_Data section_
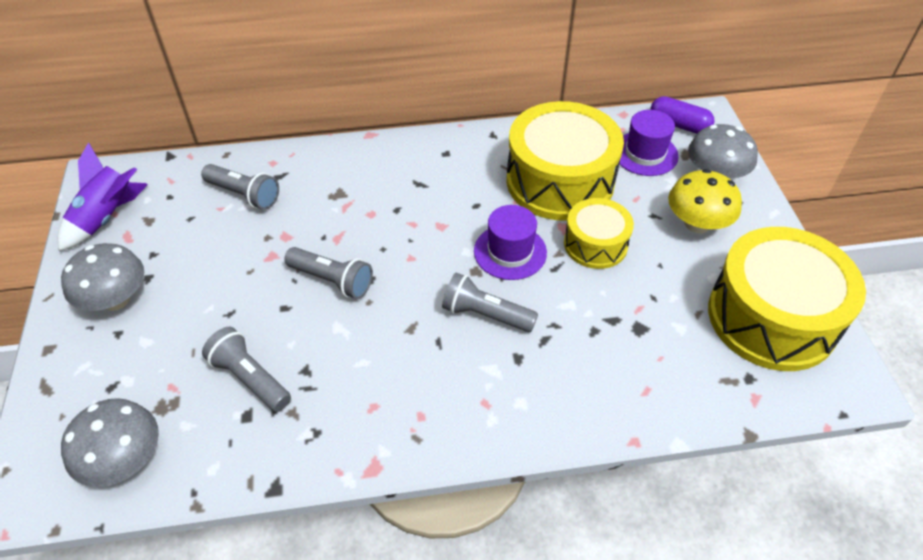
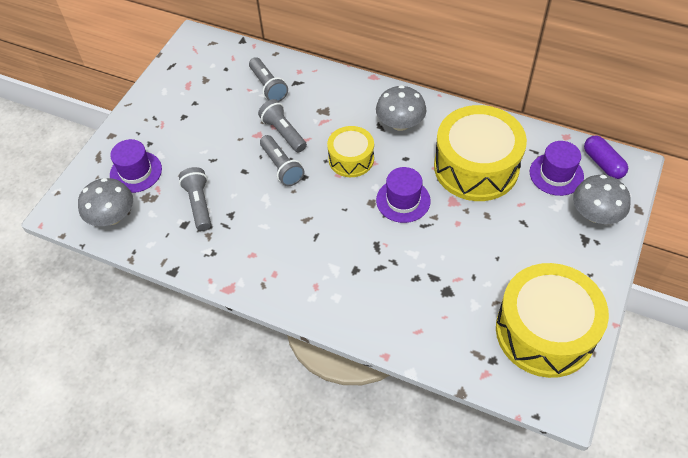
camera: 35 degrees right, 5 degrees up
(107, 218) = (184, 68): purple rocket -> none
(116, 299) = (159, 122): grey mushroom -> grey mushroom (400, 124)
(122, 380) = (136, 172): none -> purple hat
(485, 314) = (356, 233): grey flashlight -> grey flashlight (283, 132)
(595, 244) = (464, 222): yellow drum -> yellow drum (351, 159)
(697, 223) = (549, 242): yellow mushroom -> none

_What to produce_
What you give back should match the entries above exactly, except that pictures are dropped.

_Response to the task_
camera: 35 degrees right, 5 degrees up
(107, 218) = (184, 68): purple rocket -> none
(116, 299) = (159, 122): grey mushroom -> grey mushroom (400, 124)
(122, 380) = (136, 172): none -> purple hat
(485, 314) = (356, 233): grey flashlight -> grey flashlight (283, 132)
(595, 244) = (464, 222): yellow drum -> yellow drum (351, 159)
(697, 223) = (549, 242): yellow mushroom -> none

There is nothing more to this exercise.